**Prompt**
Write out every record below exactly, leaving the pictures out.

**Entries shown**
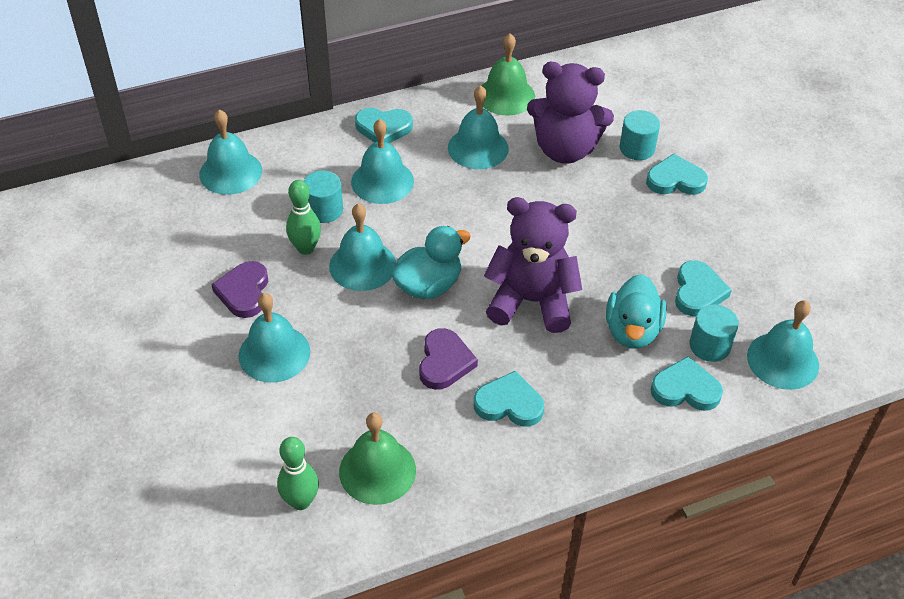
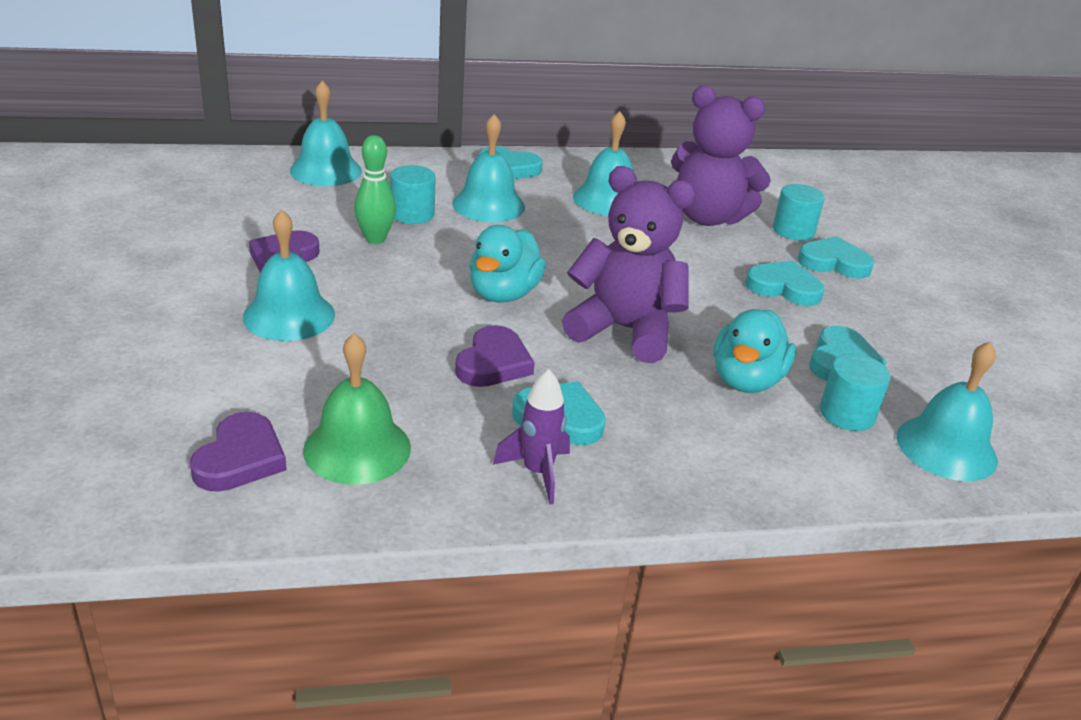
camera: 10 degrees right, 15 degrees down
(301, 501) = (240, 458): green bowling pin -> purple heart
(362, 265) = (433, 263): turquoise bell -> none
(428, 286) = (503, 294): turquoise duck -> turquoise duck turned 135 degrees clockwise
(506, 96) = (654, 168): green bell -> none
(508, 459) = (537, 472): none -> purple rocket
(685, 389) = (804, 450): turquoise heart -> turquoise heart (784, 288)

**Response**
camera: 10 degrees right, 15 degrees down
(301, 501) = (240, 458): green bowling pin -> purple heart
(362, 265) = (433, 263): turquoise bell -> none
(428, 286) = (503, 294): turquoise duck -> turquoise duck turned 135 degrees clockwise
(506, 96) = (654, 168): green bell -> none
(508, 459) = (537, 472): none -> purple rocket
(685, 389) = (804, 450): turquoise heart -> turquoise heart (784, 288)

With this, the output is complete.